» Input material

━━━━━━━━━━━━━━━━━━━━━━━━━━━━━━

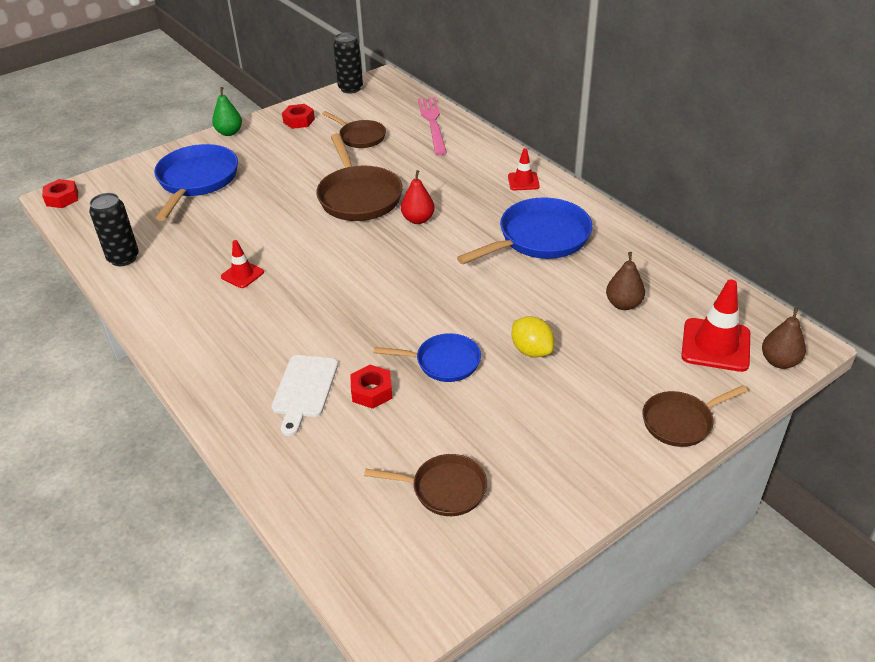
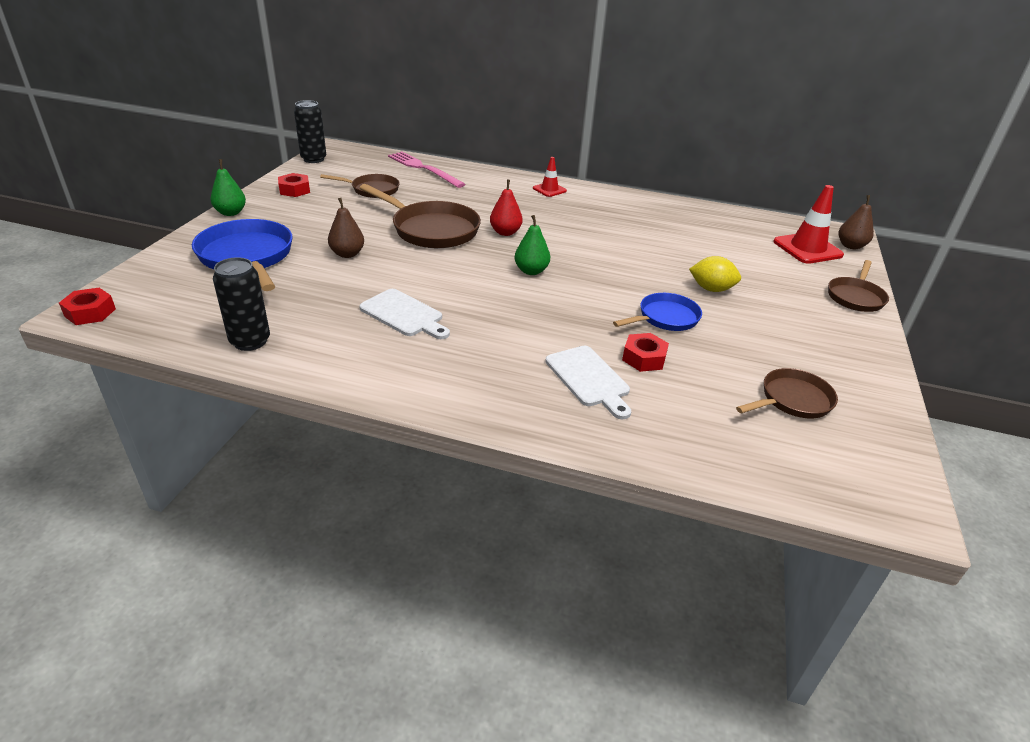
camera: 40 degrees left, 5 degrees down
(242, 274) = (404, 314): red traffic cone -> white cutting board
(389, 269) = (531, 271): none -> green pear
(539, 238) = (612, 220): blue pan -> none
(623, 304) = (724, 243): brown pear -> brown pear (347, 254)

━━━━━━━━━━━━━━━━━━━━━━━━━━━━━━

» What you will do
Omit the pictures; set down each record exactly.

» Task response
camera: 40 degrees left, 5 degrees down
(242, 274) = (404, 314): red traffic cone -> white cutting board
(389, 269) = (531, 271): none -> green pear
(539, 238) = (612, 220): blue pan -> none
(623, 304) = (724, 243): brown pear -> brown pear (347, 254)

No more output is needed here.